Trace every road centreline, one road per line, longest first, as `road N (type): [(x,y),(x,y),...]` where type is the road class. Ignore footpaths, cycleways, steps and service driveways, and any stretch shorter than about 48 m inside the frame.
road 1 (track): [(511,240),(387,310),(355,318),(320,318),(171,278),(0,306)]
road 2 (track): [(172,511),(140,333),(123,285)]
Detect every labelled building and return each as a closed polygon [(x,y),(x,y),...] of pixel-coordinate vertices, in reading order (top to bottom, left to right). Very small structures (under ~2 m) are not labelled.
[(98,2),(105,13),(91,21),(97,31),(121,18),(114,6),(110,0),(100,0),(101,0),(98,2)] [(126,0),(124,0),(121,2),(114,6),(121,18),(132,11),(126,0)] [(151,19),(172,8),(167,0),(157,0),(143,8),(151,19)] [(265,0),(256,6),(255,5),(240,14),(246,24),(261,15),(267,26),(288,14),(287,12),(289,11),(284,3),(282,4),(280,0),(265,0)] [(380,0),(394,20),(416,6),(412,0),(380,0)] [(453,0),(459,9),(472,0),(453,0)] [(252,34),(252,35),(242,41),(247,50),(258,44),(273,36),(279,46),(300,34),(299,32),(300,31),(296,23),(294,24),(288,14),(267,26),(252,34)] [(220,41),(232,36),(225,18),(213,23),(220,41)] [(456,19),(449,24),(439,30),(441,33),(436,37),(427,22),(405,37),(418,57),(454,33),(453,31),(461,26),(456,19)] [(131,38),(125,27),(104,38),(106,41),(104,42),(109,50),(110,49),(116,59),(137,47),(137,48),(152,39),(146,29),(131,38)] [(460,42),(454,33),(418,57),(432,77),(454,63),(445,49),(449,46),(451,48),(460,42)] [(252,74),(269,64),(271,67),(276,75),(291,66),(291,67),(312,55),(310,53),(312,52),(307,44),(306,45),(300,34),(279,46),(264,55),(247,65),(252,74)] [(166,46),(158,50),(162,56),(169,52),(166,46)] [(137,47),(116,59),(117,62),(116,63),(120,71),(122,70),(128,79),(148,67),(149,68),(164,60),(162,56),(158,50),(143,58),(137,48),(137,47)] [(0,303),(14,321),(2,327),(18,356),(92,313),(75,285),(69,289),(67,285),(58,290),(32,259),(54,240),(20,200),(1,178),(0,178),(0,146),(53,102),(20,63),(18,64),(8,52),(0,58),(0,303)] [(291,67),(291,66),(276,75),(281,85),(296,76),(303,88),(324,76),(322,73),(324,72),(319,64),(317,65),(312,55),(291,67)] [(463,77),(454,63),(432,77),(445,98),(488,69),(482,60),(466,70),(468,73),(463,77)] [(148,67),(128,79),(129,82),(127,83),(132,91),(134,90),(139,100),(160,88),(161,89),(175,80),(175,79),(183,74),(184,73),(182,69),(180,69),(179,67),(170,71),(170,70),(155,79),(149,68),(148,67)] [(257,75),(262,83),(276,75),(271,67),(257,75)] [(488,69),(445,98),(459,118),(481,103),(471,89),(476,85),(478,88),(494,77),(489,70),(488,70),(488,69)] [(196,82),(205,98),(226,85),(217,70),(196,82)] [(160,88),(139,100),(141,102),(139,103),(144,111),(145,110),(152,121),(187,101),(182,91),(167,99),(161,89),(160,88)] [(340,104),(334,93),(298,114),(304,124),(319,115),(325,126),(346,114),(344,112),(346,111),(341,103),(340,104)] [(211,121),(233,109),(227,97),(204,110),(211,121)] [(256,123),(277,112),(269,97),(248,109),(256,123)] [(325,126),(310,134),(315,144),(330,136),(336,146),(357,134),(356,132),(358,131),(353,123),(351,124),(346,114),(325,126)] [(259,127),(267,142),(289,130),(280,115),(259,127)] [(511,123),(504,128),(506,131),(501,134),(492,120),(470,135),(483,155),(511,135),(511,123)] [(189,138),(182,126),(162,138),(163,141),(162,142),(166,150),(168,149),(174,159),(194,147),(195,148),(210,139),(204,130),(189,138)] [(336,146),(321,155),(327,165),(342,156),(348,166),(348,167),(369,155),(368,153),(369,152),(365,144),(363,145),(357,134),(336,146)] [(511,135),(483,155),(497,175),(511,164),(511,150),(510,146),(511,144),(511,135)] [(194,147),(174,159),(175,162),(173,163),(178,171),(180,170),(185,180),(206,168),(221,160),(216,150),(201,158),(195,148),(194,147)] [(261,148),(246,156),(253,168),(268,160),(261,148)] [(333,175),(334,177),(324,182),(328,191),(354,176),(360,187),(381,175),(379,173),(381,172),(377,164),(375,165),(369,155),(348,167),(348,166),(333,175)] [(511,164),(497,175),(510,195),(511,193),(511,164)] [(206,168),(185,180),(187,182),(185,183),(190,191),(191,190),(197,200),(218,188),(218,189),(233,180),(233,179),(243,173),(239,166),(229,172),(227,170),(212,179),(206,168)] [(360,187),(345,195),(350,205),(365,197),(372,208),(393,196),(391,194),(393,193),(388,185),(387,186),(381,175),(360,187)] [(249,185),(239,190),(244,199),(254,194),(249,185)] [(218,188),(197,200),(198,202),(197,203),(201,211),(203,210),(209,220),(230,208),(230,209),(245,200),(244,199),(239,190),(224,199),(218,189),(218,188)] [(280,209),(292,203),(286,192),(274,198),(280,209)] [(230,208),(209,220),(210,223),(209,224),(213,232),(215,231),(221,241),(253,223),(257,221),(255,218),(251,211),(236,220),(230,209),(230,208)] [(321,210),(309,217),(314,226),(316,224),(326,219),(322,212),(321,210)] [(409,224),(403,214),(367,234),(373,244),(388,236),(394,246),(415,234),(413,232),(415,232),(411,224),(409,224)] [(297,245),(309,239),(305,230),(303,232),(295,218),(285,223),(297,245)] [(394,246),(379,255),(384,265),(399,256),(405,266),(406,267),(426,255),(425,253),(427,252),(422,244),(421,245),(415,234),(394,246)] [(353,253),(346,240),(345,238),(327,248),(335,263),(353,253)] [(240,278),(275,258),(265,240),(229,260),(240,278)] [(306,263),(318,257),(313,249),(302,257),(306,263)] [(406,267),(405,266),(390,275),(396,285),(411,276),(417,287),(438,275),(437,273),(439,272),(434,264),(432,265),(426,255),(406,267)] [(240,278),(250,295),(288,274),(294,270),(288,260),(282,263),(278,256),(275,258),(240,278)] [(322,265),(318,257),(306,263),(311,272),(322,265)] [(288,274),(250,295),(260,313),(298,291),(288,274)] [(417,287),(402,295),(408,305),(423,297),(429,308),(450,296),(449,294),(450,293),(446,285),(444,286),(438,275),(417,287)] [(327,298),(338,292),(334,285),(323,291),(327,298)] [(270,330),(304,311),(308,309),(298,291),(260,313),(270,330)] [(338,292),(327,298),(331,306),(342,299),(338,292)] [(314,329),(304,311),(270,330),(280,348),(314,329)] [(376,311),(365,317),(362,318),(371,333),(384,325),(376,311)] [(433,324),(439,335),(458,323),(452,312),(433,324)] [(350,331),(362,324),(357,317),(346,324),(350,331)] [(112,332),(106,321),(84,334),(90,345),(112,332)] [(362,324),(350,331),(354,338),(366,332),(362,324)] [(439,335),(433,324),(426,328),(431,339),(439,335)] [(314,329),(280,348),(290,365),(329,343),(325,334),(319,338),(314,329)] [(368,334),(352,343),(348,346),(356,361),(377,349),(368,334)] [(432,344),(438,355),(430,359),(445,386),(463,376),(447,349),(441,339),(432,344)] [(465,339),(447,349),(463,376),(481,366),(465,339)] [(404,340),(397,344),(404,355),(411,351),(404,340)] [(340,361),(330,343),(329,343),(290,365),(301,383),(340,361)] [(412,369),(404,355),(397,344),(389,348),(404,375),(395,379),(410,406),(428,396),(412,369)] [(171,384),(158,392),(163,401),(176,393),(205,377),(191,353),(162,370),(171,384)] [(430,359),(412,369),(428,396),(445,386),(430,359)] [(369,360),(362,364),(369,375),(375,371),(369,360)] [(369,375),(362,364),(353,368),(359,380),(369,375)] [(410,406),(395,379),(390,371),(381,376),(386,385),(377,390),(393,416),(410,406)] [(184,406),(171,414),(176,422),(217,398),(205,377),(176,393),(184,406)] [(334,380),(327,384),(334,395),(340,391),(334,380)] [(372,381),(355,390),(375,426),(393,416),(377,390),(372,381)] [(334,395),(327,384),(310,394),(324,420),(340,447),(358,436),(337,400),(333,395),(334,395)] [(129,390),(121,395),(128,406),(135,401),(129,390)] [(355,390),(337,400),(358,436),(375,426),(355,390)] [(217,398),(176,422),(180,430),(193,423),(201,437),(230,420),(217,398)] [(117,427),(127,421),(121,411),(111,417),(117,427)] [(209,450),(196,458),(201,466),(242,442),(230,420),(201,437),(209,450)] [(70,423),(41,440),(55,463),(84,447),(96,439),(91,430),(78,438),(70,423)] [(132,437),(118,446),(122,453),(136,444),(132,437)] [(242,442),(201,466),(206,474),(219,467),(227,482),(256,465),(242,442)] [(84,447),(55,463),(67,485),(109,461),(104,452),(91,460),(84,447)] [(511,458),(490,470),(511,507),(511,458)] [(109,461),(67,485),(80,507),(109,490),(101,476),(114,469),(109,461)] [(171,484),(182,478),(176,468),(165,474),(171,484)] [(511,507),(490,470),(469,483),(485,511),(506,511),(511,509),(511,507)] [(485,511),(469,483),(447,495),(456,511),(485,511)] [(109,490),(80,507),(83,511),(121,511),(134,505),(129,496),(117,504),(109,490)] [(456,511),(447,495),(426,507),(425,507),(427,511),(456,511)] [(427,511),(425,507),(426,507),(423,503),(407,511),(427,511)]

_TASK DIRECTIONS_
Can you pull out everything from the start of the records above down to the line containing "Detect every labelled", with both ends included, and reproduce those lines word for word?

_FULL RESPONSE_
Trace every road centreline, one road per line, longest first, as `road N (type): [(x,y),(x,y),...]` where type is the road class. Ignore footpaths, cycleways, steps and service driveways, and any stretch shorter than about 48 m inside the frame.
road 1 (track): [(511,240),(387,310),(355,318),(320,318),(171,278),(0,306)]
road 2 (track): [(172,511),(140,333),(123,285)]
Detect every labelled building and return each as a closed polygon [(x,y),(x,y),...] of pixel-coordinate vertices, in reading order (top to bottom, left to right). Very small structures (under ~2 m) are not labelled.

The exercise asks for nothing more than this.